What to do -> Look for the word "green" in the entries and copy each line where it appears.

+++ Given records

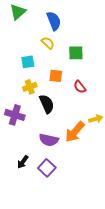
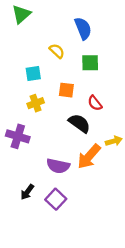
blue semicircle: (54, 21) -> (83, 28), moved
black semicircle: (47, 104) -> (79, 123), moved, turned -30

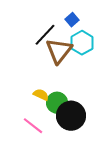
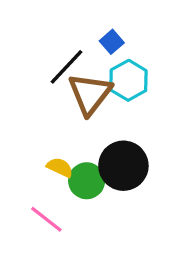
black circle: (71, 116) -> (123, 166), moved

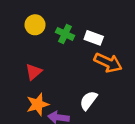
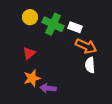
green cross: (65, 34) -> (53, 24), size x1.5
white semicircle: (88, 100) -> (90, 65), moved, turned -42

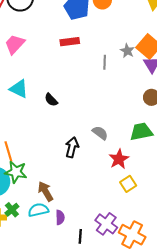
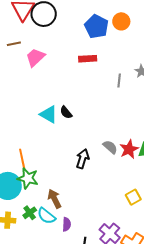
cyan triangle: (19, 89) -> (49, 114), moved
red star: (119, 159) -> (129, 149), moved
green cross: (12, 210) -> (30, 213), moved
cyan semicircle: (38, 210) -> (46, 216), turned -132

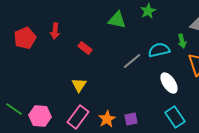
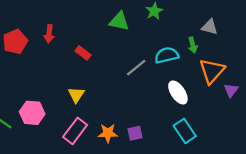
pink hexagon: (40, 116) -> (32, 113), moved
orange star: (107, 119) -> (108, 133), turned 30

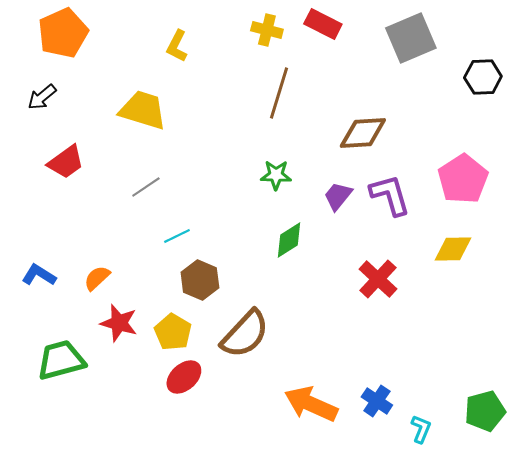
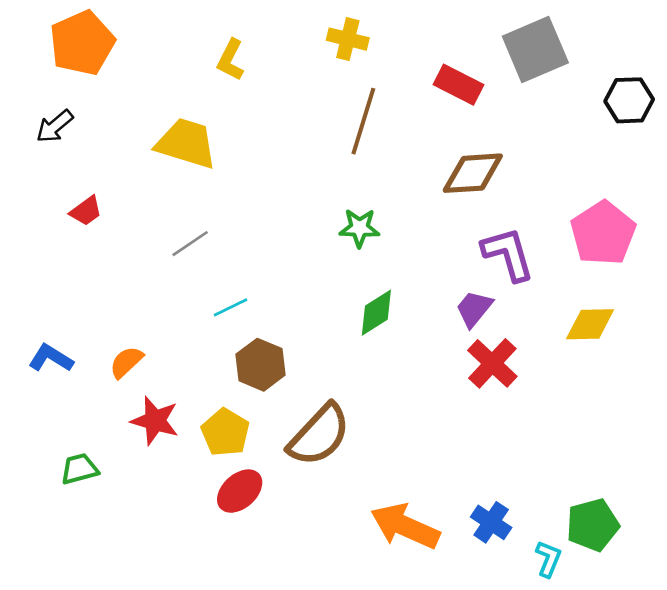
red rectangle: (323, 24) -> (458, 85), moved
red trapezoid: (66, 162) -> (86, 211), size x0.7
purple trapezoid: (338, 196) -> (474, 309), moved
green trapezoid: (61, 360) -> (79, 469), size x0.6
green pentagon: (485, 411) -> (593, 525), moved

++++++
+++ Given records

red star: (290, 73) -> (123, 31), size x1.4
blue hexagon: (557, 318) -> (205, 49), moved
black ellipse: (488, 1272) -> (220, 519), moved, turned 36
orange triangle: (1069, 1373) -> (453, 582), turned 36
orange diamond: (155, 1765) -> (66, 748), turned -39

++++++

Response to the exercise ->
green cross: (65, 34) -> (53, 24), size x1.5
green cross: (12, 210) -> (30, 213), moved
green trapezoid: (61, 360) -> (79, 469), size x0.6
green pentagon: (485, 411) -> (593, 525), moved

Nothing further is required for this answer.